=== Section Start ===

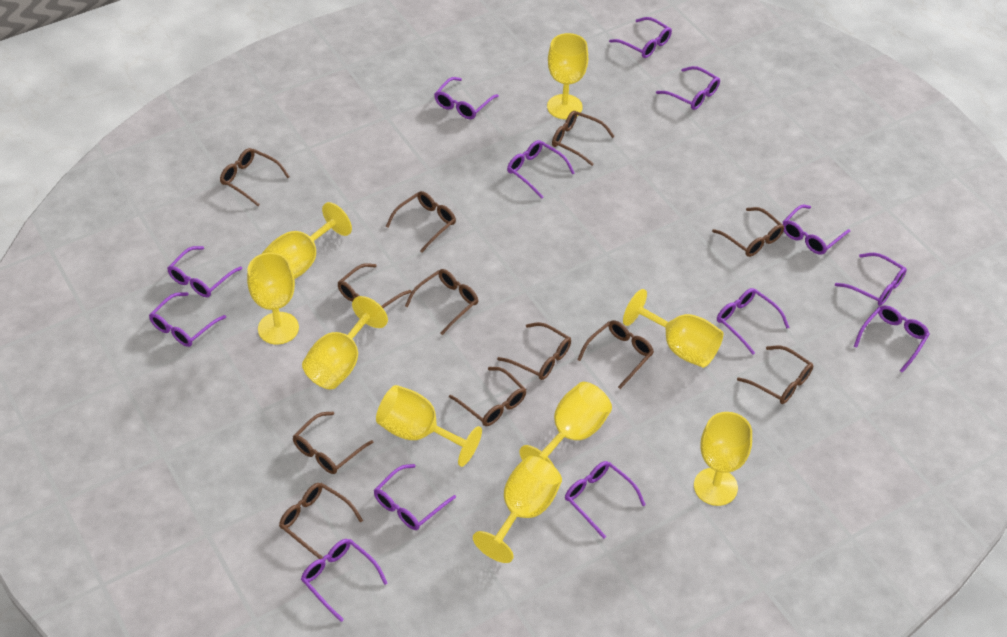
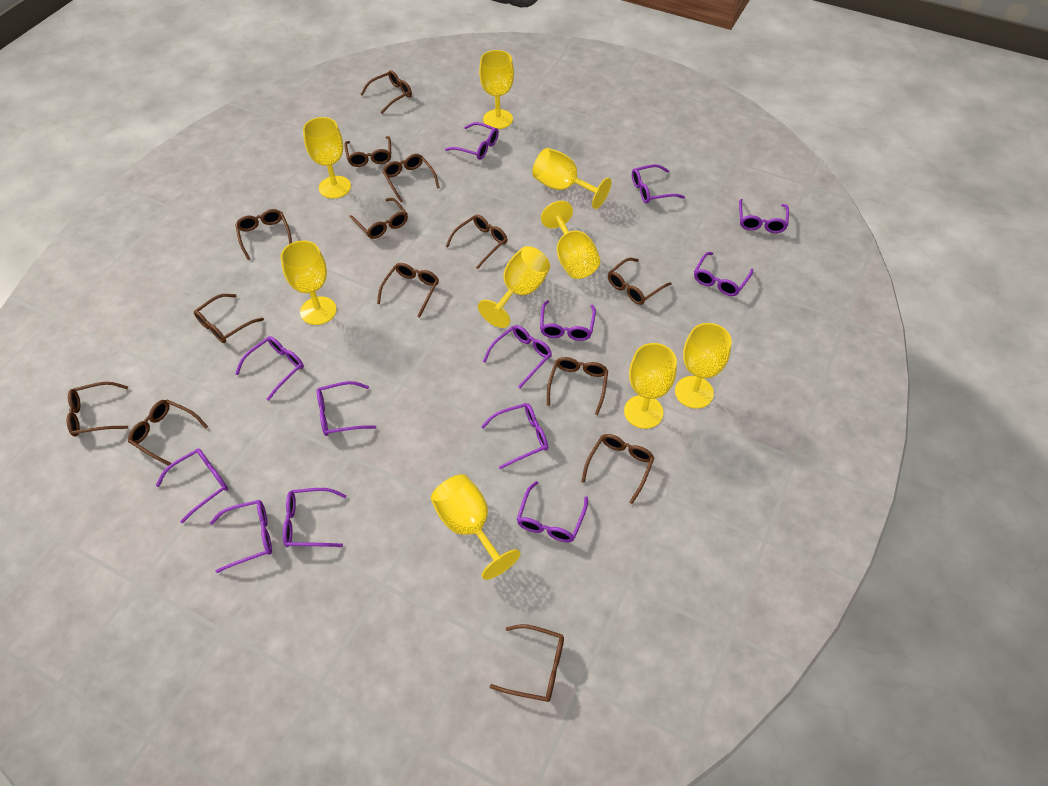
brown glasses: 12 -> 14

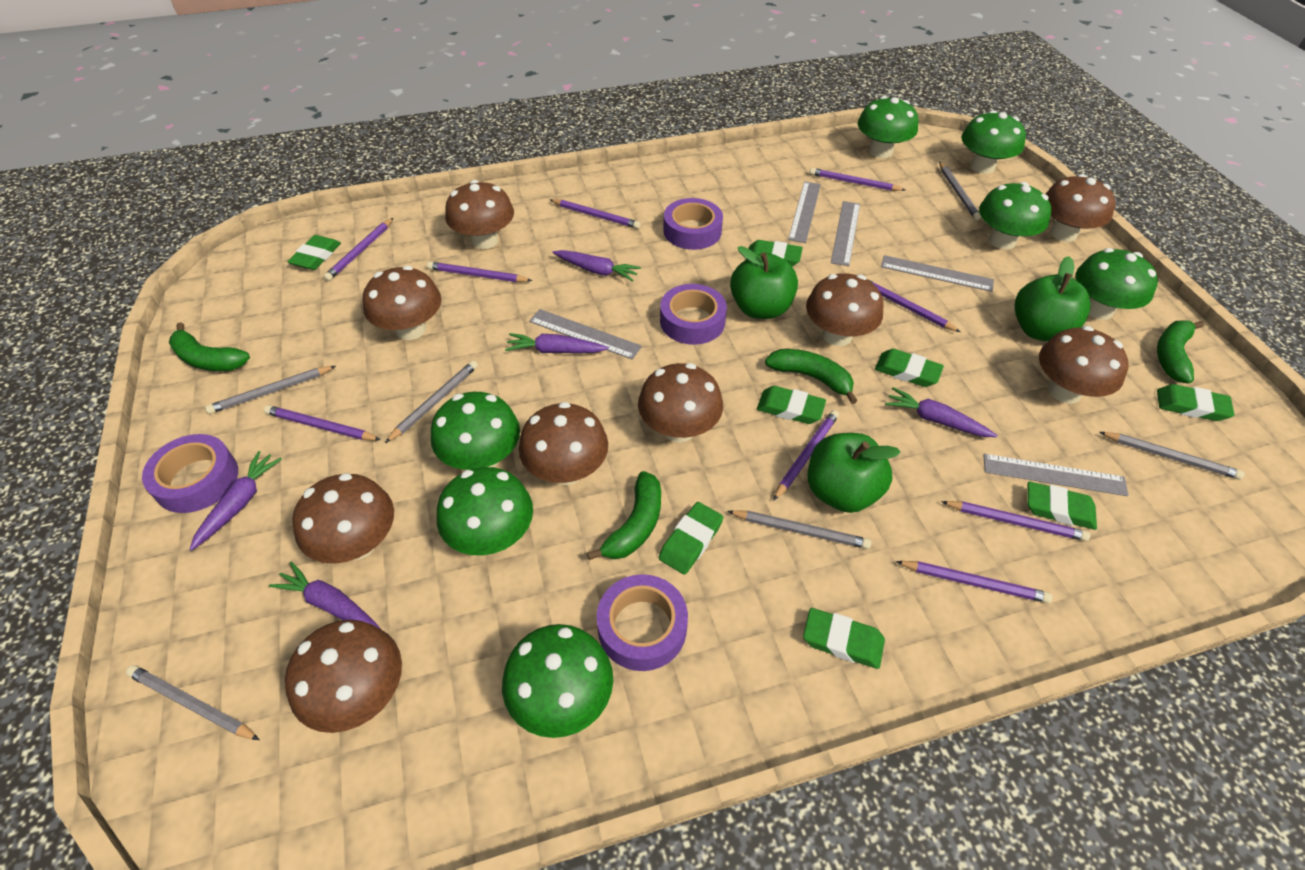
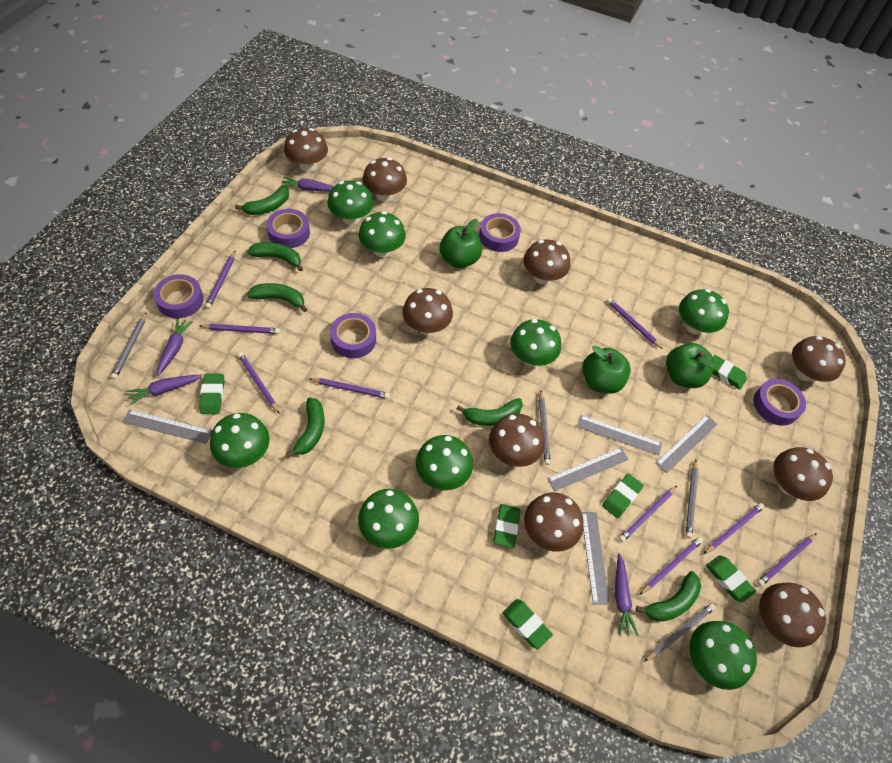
green banana: 4 -> 6
green eraser: 8 -> 6
green mushroom: 7 -> 8
grey pencil: 6 -> 4
purple carrot: 5 -> 4
purple tape: 4 -> 5

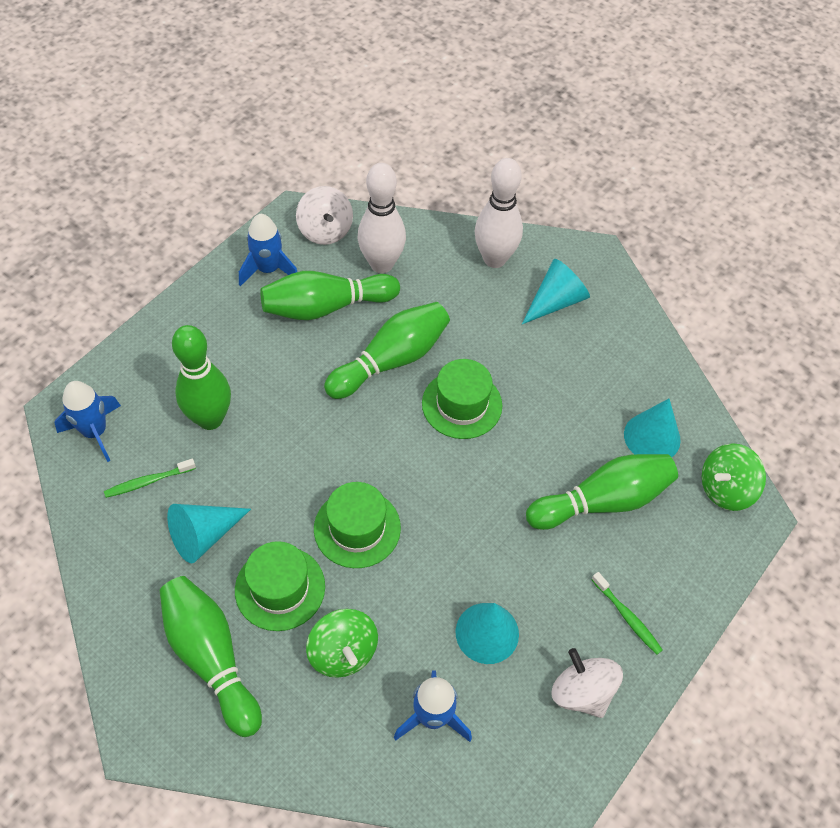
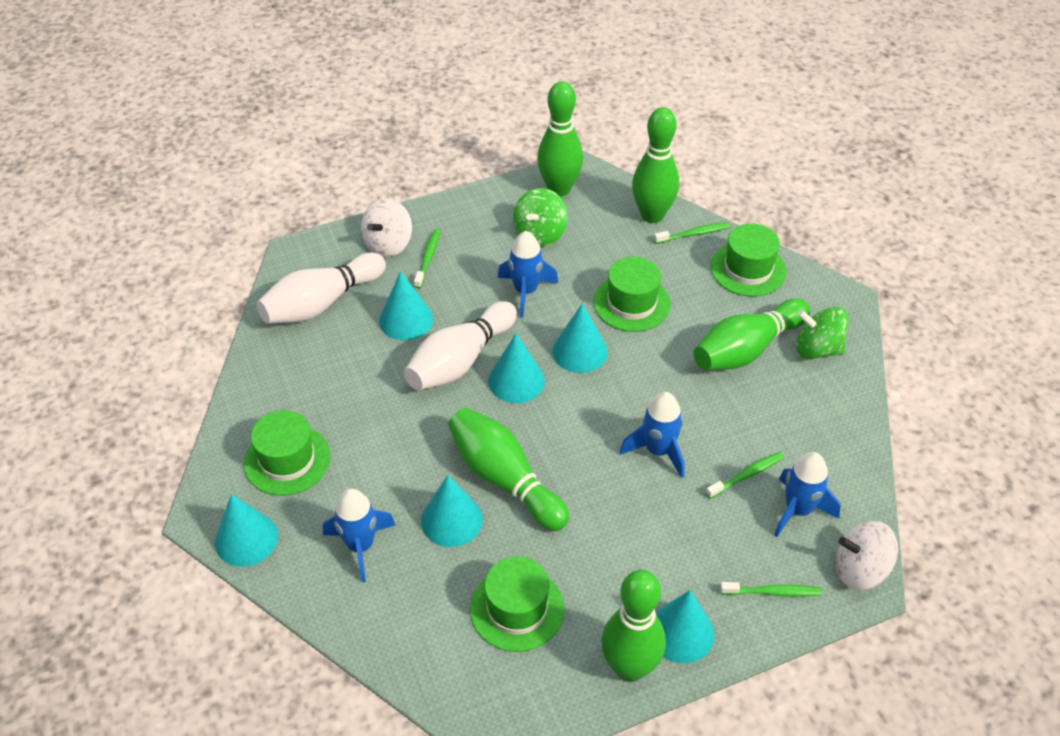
blue rocket: 3 -> 4
green hat: 3 -> 4
green toothbrush: 2 -> 4
turquoise cone: 4 -> 6

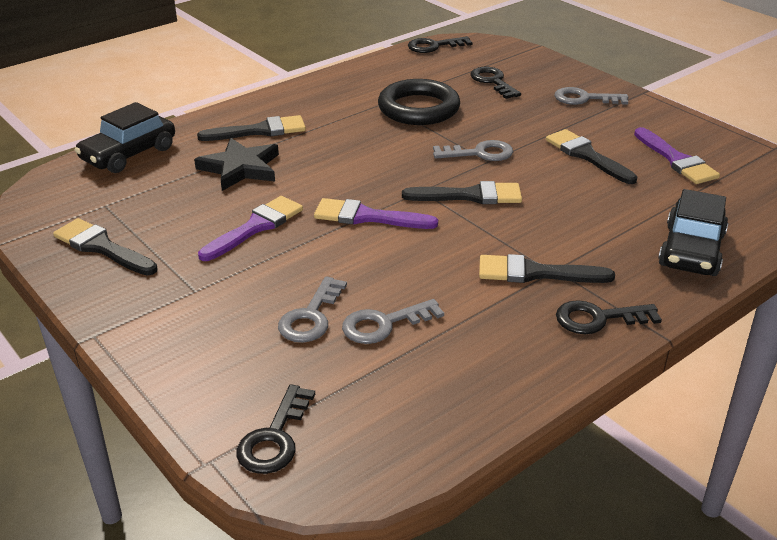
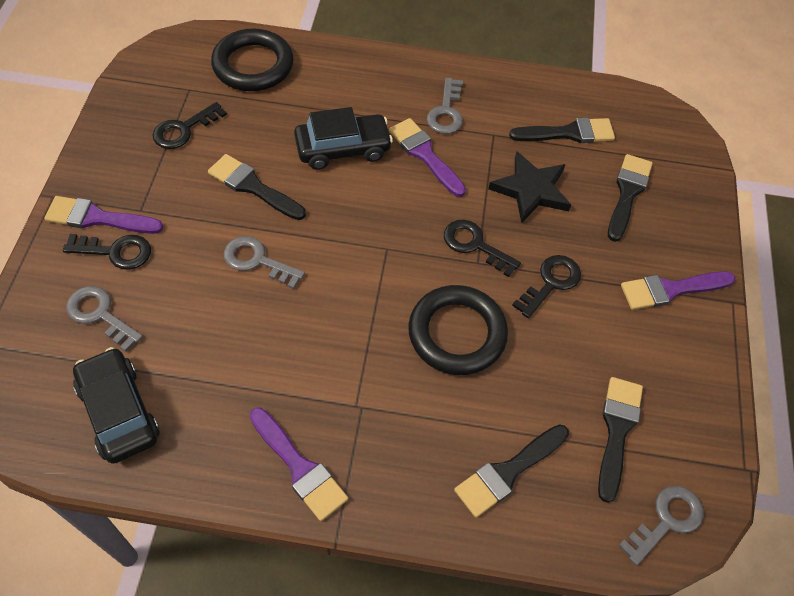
black ring: 1 -> 2
purple brush: 3 -> 4

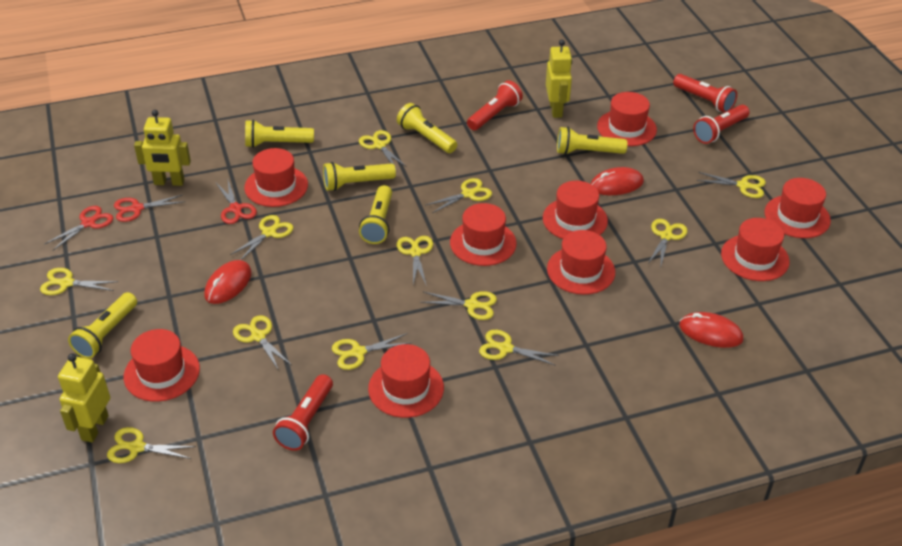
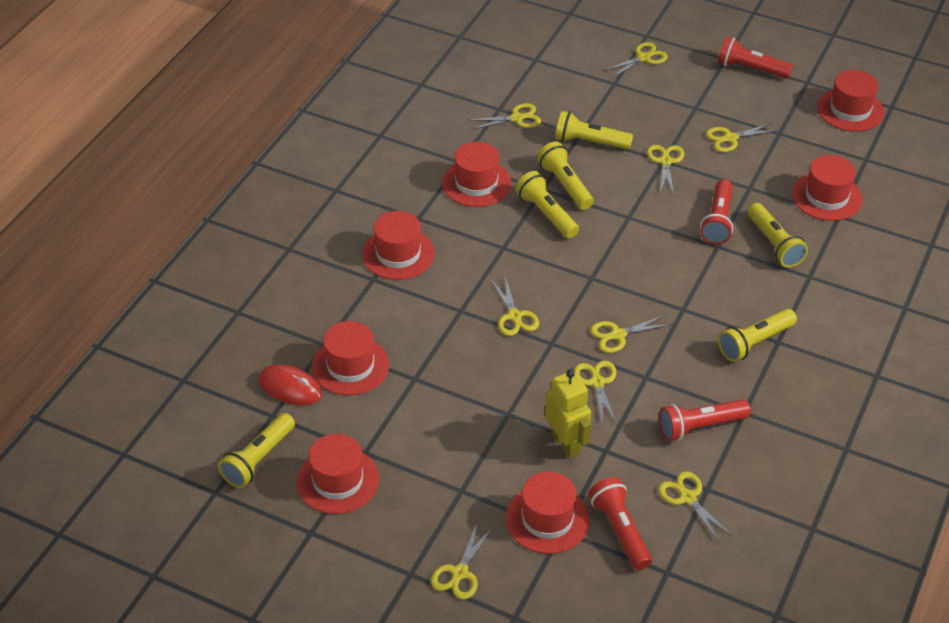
red hat: 9 -> 7
red mouse: 3 -> 1
red scissors: 3 -> 0
yellow robot: 3 -> 1
yellow scissors: 12 -> 9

=== Section End ===

YOUR OBJECTIVE | The copy should hold exactly the lines from the line containing "grey pencil: 6 -> 4" through the last line of the records, both included, and no pictures or other lines.

SOLUTION BELOW |
grey pencil: 6 -> 4
purple carrot: 5 -> 4
purple tape: 4 -> 5

blue rocket: 3 -> 4
green hat: 3 -> 4
green toothbrush: 2 -> 4
turquoise cone: 4 -> 6

black ring: 1 -> 2
purple brush: 3 -> 4

red hat: 9 -> 7
red mouse: 3 -> 1
red scissors: 3 -> 0
yellow robot: 3 -> 1
yellow scissors: 12 -> 9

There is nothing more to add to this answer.